What to work on: Reproduce every record below word for word, leaving out the pictures.

Data in this exercise:

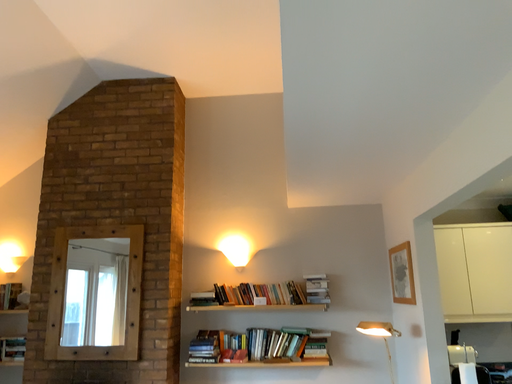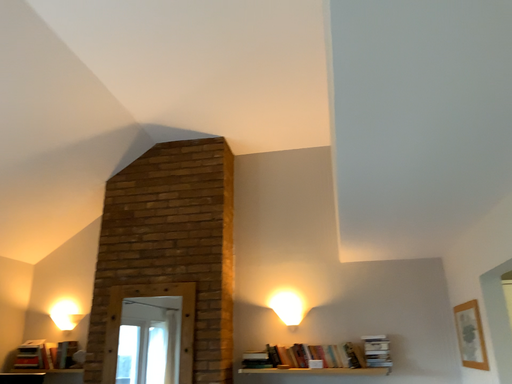
Question: How did the camera likely rotate when shooting the video?

Choices:
 (A) rotated upward
 (B) rotated downward

Answer: (A)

Problem solution:
Question: How did the camera likely rotate when shooting the video?

Choices:
 (A) rotated upward
 (B) rotated downward

Answer: (A)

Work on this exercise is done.